* **WORK INSTRUCTION**:
Search the data below for the word "brown" and copy each line that holds it.

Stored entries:
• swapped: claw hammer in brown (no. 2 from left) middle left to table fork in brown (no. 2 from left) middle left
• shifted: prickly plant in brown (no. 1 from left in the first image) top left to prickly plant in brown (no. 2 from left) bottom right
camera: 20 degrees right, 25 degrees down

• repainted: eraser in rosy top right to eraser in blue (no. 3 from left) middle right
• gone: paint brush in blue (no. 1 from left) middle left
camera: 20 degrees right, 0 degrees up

...

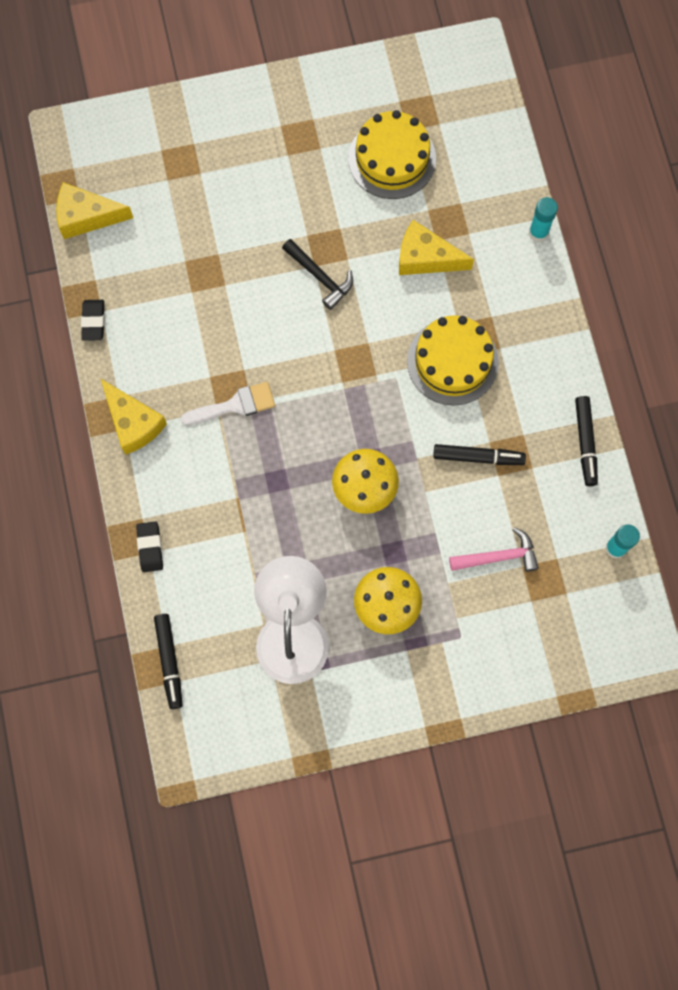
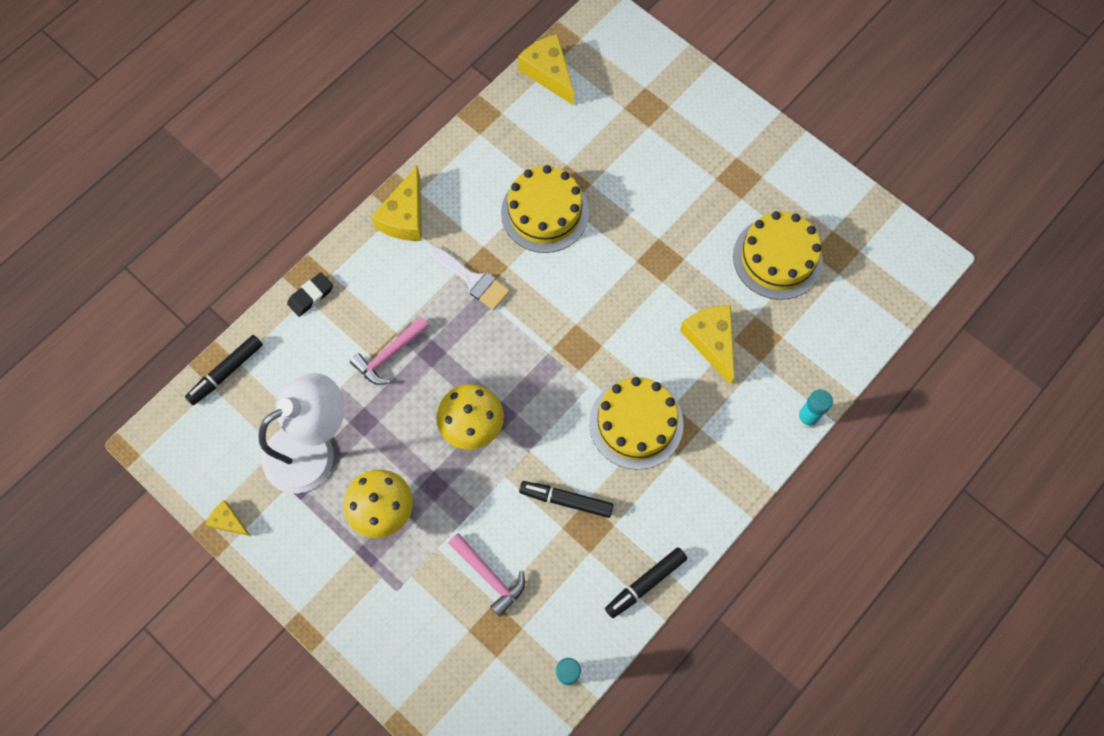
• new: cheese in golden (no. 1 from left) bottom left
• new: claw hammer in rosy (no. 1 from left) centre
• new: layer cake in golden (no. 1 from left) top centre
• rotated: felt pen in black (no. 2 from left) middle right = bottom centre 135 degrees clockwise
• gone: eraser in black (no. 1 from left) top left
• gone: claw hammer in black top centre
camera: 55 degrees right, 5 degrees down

* **COMPLETED TASK**:
• swapped: claw hammer in brown (no. 2 from left) middle left to table fork in brown (no. 2 from left) middle left
• shifted: prickly plant in brown (no. 1 from left in the first image) top left to prickly plant in brown (no. 2 from left) bottom right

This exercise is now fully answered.